> **Goal of the exercise**:
Reproduce all the data exactly, without pictures.

> **The data**:
----------------------------------------

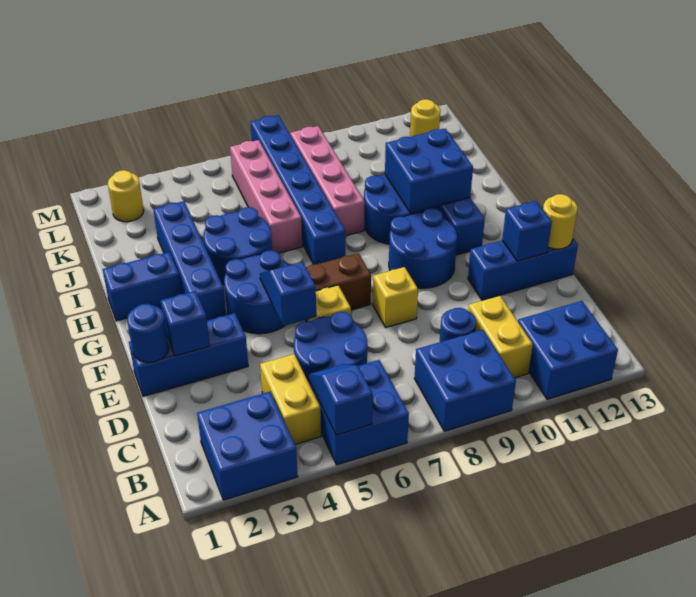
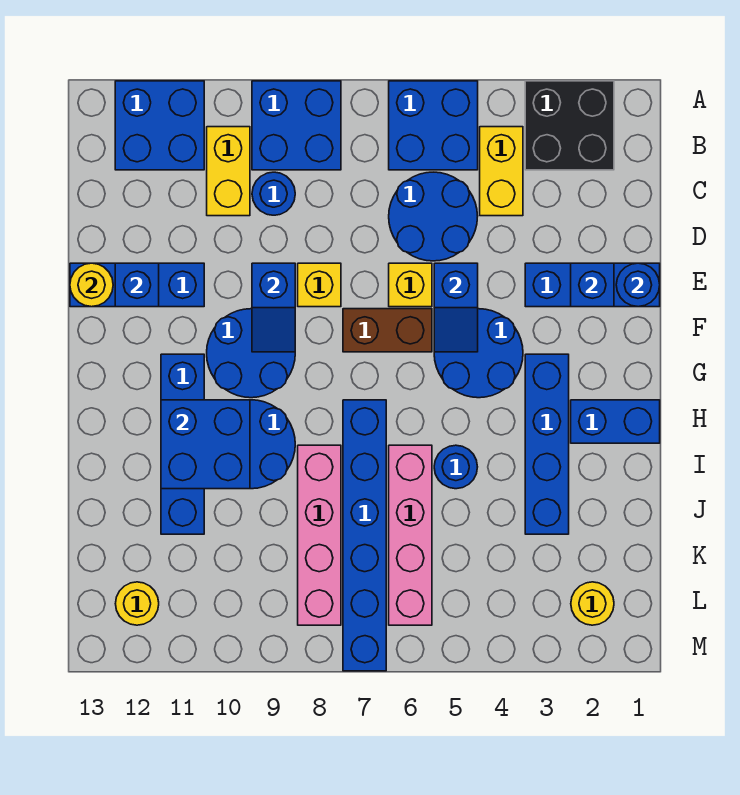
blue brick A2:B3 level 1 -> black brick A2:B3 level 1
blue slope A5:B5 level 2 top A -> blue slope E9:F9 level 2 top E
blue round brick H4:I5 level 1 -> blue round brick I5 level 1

----------------------------------------

> **Written response**:
blue brick A2:B3 level 1 -> black brick A2:B3 level 1
blue slope A5:B5 level 2 top A -> blue slope E9:F9 level 2 top E
blue round brick H4:I5 level 1 -> blue round brick I5 level 1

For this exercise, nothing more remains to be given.